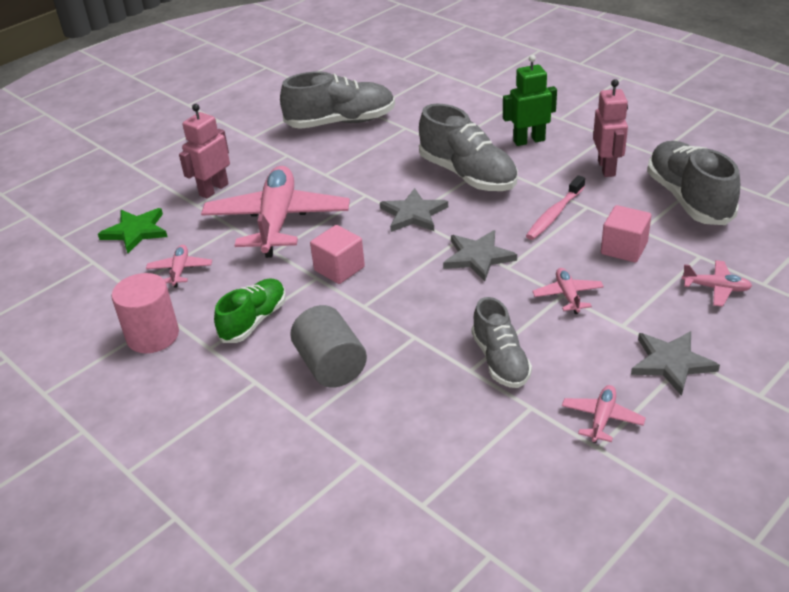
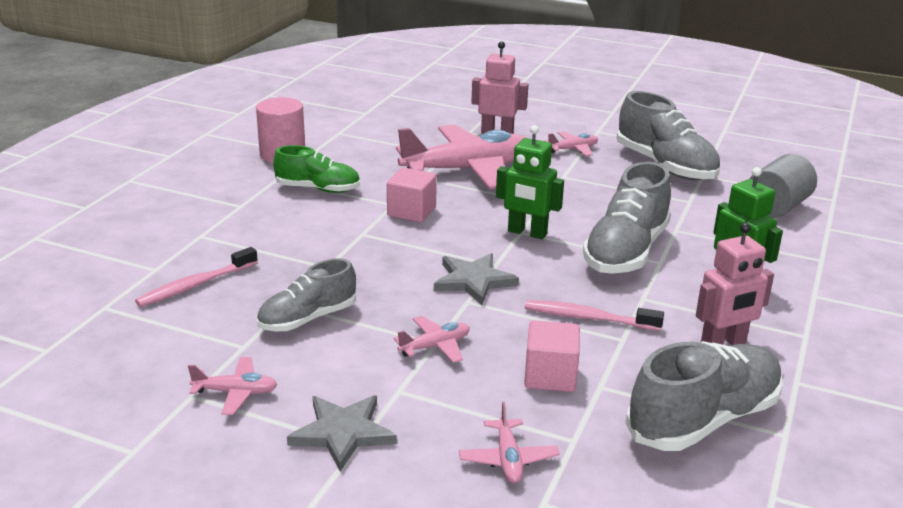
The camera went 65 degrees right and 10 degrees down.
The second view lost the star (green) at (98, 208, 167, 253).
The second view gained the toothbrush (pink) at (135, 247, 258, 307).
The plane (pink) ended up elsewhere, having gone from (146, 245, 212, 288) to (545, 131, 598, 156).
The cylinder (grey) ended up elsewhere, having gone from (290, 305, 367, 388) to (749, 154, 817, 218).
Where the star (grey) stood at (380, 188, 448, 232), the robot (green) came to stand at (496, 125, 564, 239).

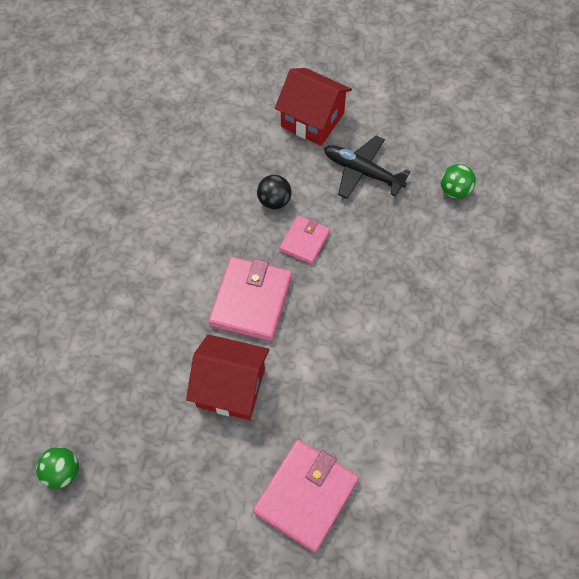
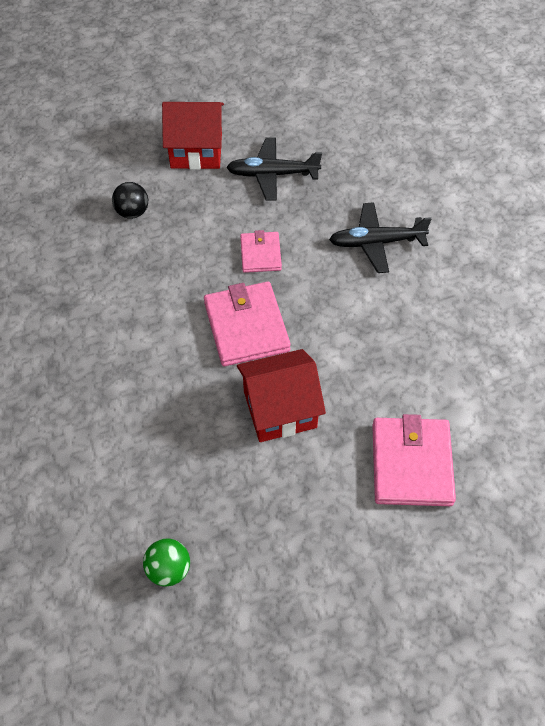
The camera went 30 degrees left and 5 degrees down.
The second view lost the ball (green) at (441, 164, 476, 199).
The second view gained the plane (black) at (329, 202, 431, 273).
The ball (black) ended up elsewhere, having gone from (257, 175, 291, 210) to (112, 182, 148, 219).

========================================================================

## WHAT TO WORK ON
Excluding the pictures, transcribe each entry above word for word.

## EXERCISE RESULT
The camera went 65 degrees right and 10 degrees down.
The second view lost the star (green) at (98, 208, 167, 253).
The second view gained the toothbrush (pink) at (135, 247, 258, 307).
The plane (pink) ended up elsewhere, having gone from (146, 245, 212, 288) to (545, 131, 598, 156).
The cylinder (grey) ended up elsewhere, having gone from (290, 305, 367, 388) to (749, 154, 817, 218).
Where the star (grey) stood at (380, 188, 448, 232), the robot (green) came to stand at (496, 125, 564, 239).

The camera went 30 degrees left and 5 degrees down.
The second view lost the ball (green) at (441, 164, 476, 199).
The second view gained the plane (black) at (329, 202, 431, 273).
The ball (black) ended up elsewhere, having gone from (257, 175, 291, 210) to (112, 182, 148, 219).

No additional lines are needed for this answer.